# Exercise requirements
In the entries that follow, locate the line with "STEPPER3 pin IN4: D4 -> D8", then restate that line and all later lines exactly as they appear, leaving pictures out.

====== Source material

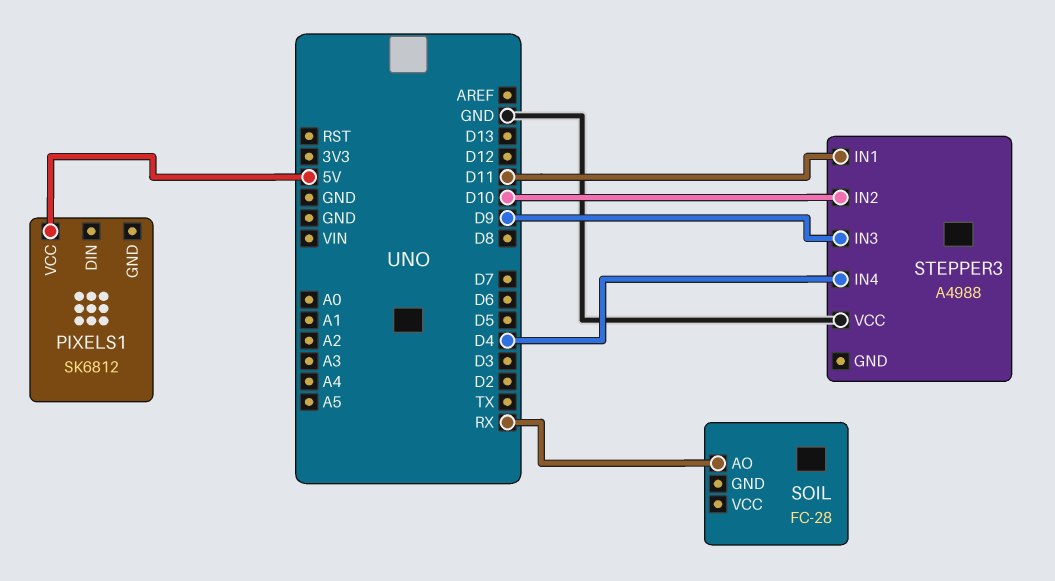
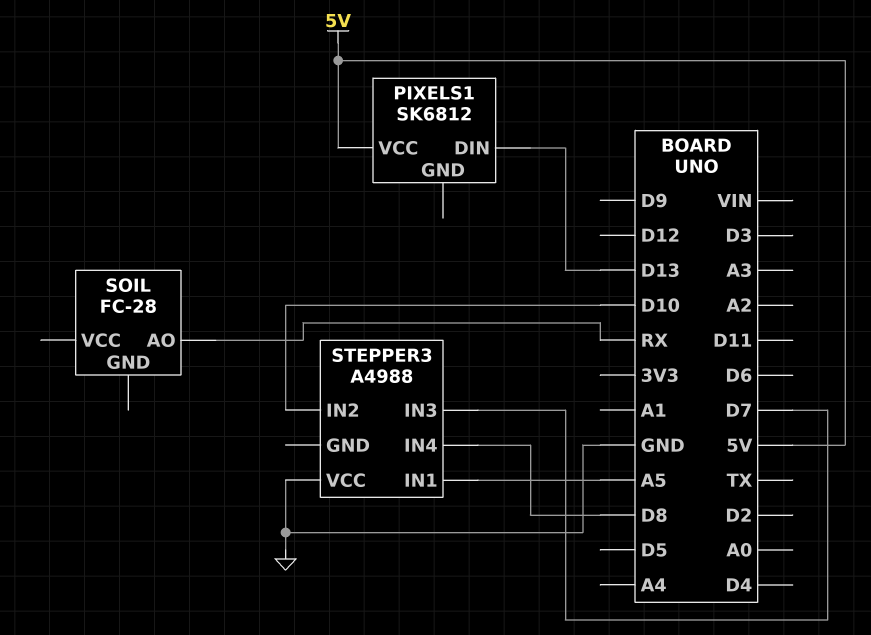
PIXELS1 pin DIN: none -> D13
STEPPER3 pin IN1: D11 -> A5
STEPPER3 pin IN3: D9 -> D7
STEPPER3 pin IN4: D4 -> D8

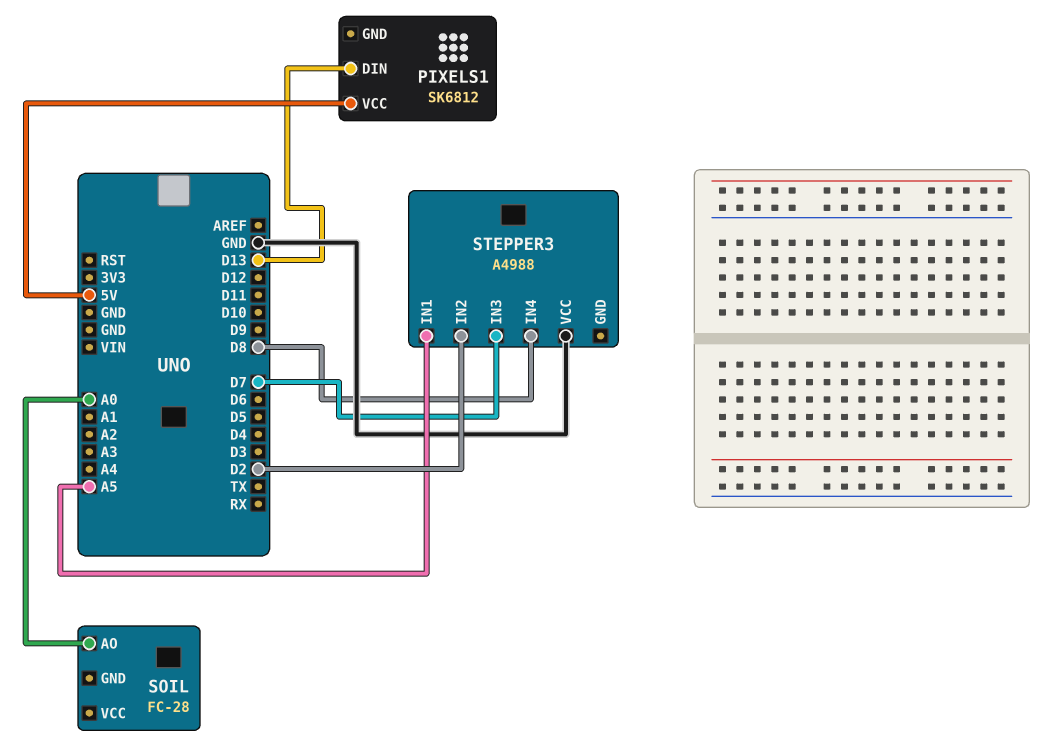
SOIL pin AO: RX -> A0
STEPPER3 pin IN2: D10 -> D2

============

# Reply to the exercise
STEPPER3 pin IN4: D4 -> D8

SOIL pin AO: RX -> A0
STEPPER3 pin IN2: D10 -> D2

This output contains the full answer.